*Task instructions*
One number is all that is asked for: the number of lines below that hold the string "degrees".

*Material for this exercise*

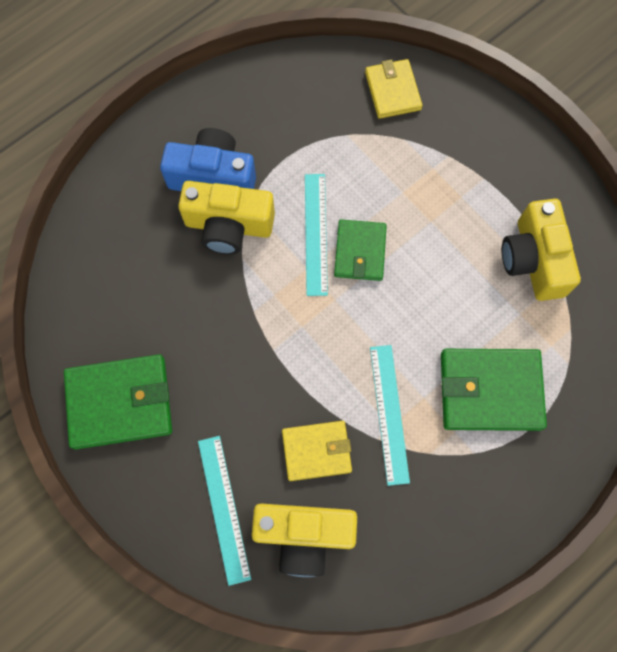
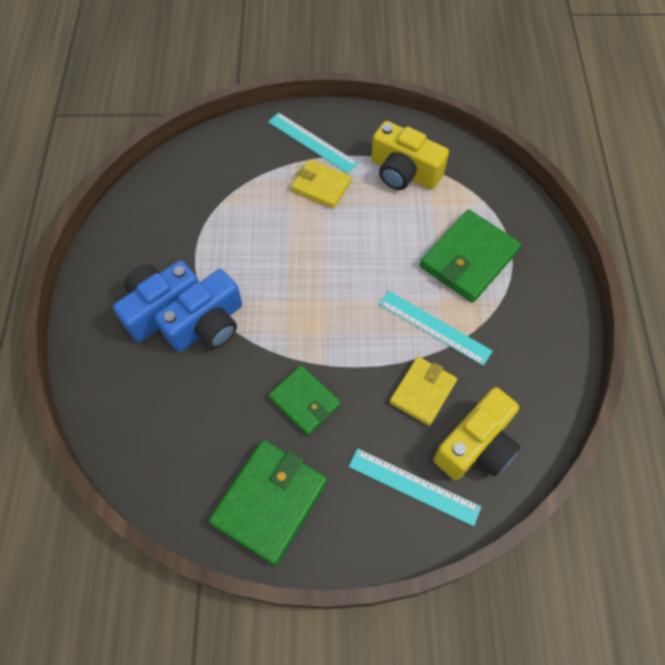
camera: 50 degrees left, 10 degrees down
(228, 226) = (207, 325): yellow camera -> blue camera
(315, 233) = (267, 276): turquoise ruler -> turquoise ruler (312, 142)
(360, 252) = (306, 260): green wallet -> green wallet (304, 401)
(392, 91) = (215, 159): yellow wallet -> yellow wallet (321, 186)

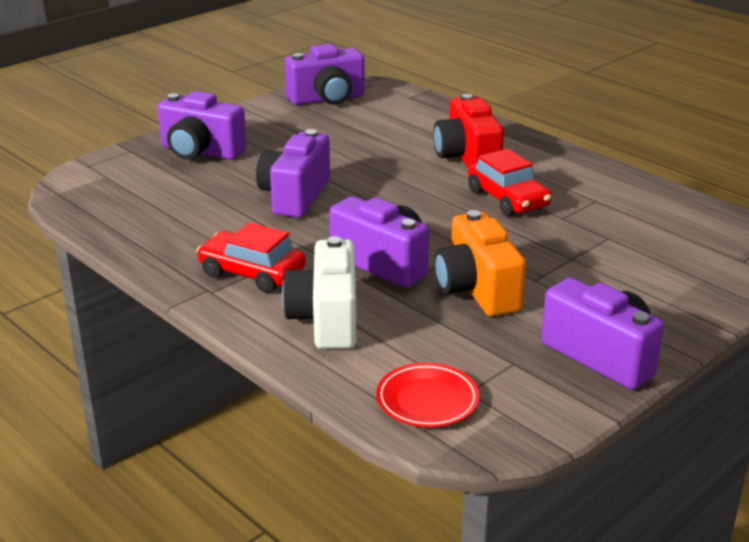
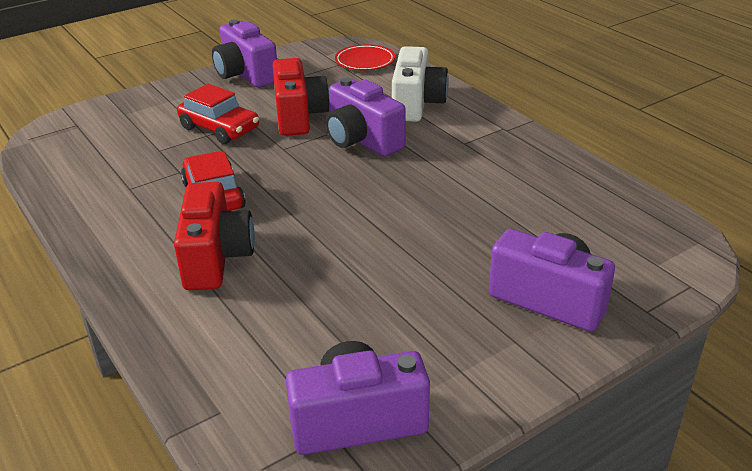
camera: 170 degrees left, 5 degrees up
(252, 273) = (472, 140): red car -> red car (219, 128)
(295, 196) = (430, 216): purple camera -> none
(476, 290) = (299, 116): orange camera -> red camera

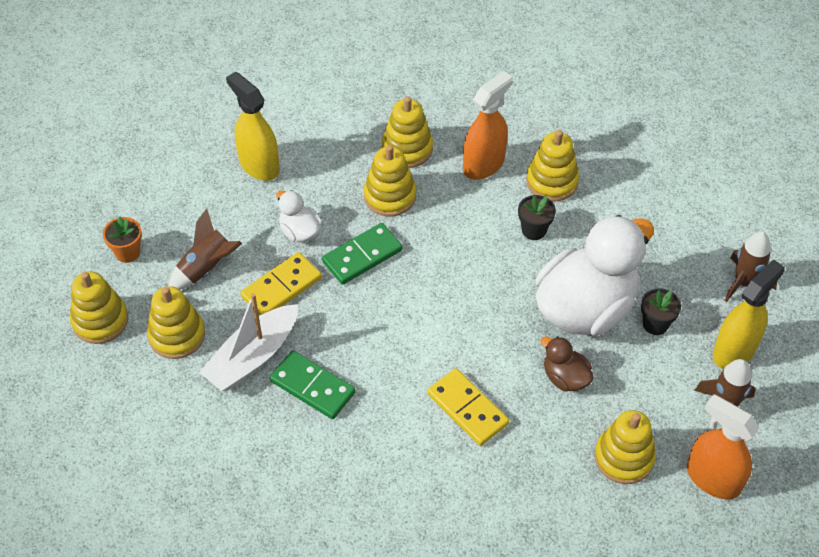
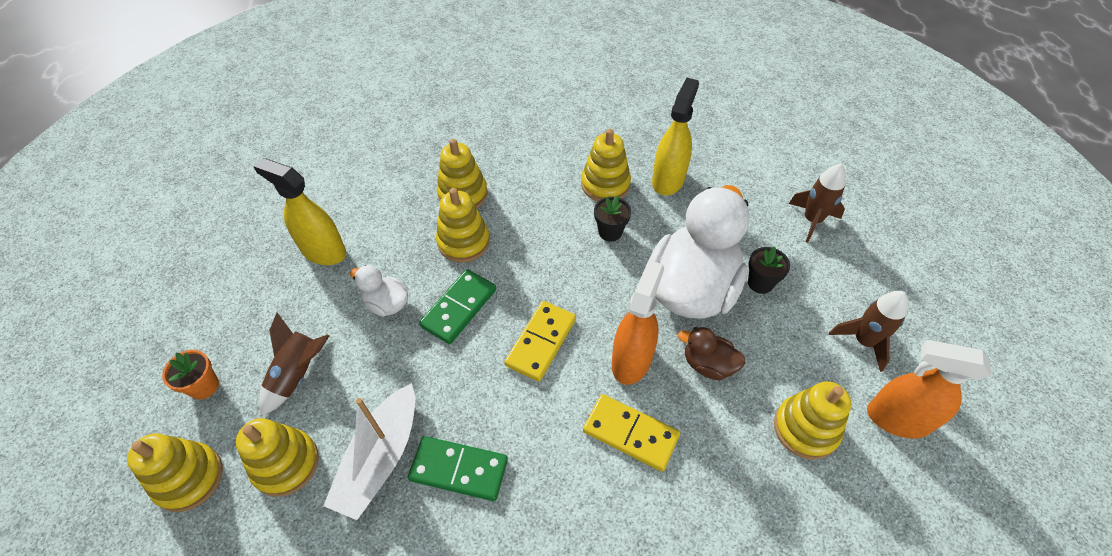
camera: 20 degrees left, 0 degrees up
(281, 287) = (387, 368): yellow domino -> yellow domino (541, 342)
(484, 164) = (538, 187): orange spray bottle -> orange spray bottle (631, 360)
(734, 350) = (840, 284): yellow spray bottle -> yellow spray bottle (668, 180)

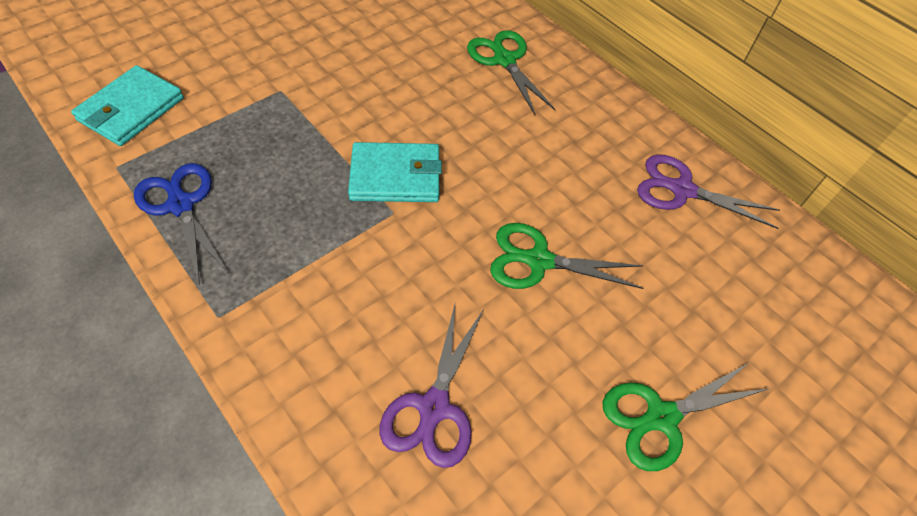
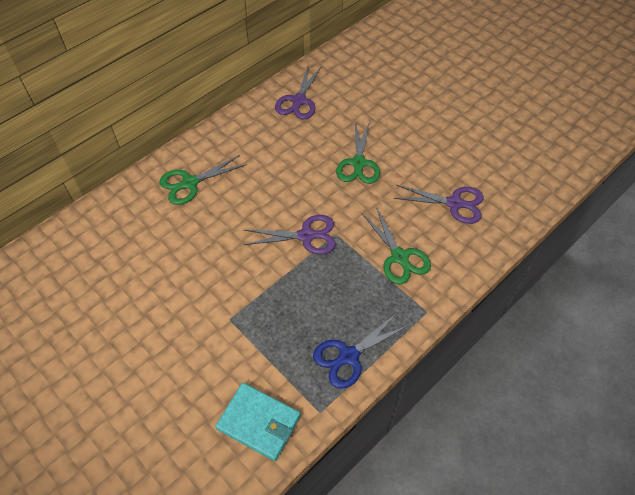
camera: 90 degrees left, 0 degrees up
(395, 176) = (306, 236): turquoise wallet -> purple scissors
(661, 417) = (436, 119): green scissors -> green scissors (399, 257)

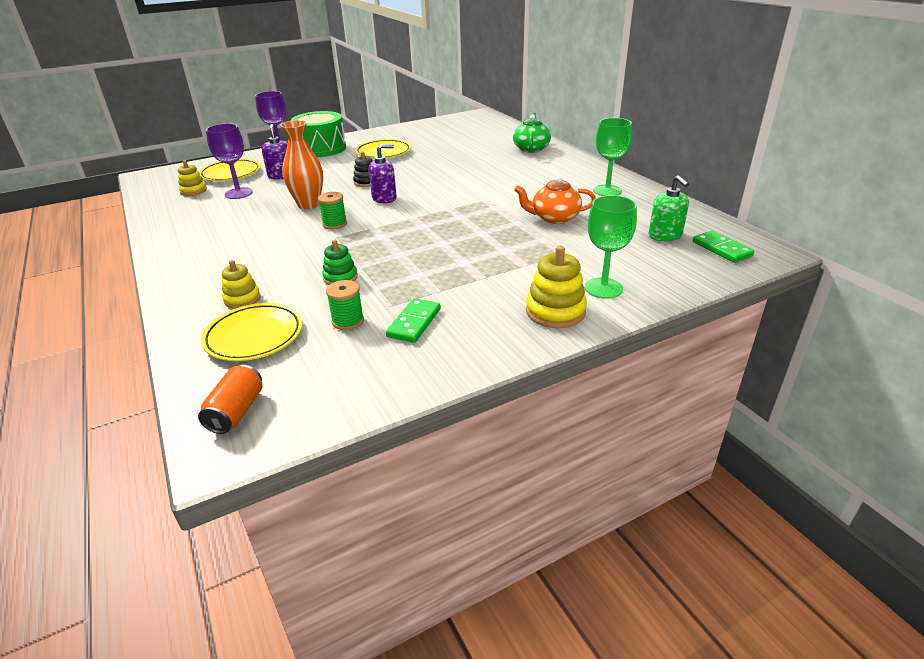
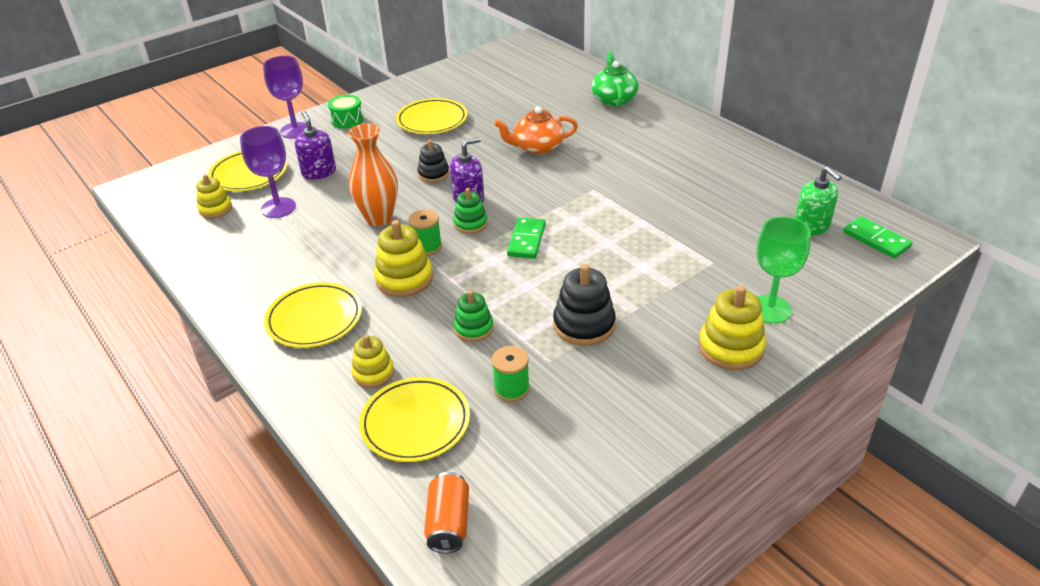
camera: 10 degrees left, 5 degrees up
(220, 260) = (314, 319): none -> yellow plate
(305, 242) = (404, 279): none -> yellow stacking toy
(321, 149) = (347, 120): green drum -> green drum, size x0.51
(377, 213) = (470, 223): none -> green stacking toy
(414, 323) = (586, 382): green domino -> green domino (526, 240)
(433, 284) = (584, 325): none -> black stacking toy
(554, 218) = (682, 211): orange teapot -> orange teapot (537, 147)
(607, 191) = (727, 163): green goblet -> none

*Written reply*
5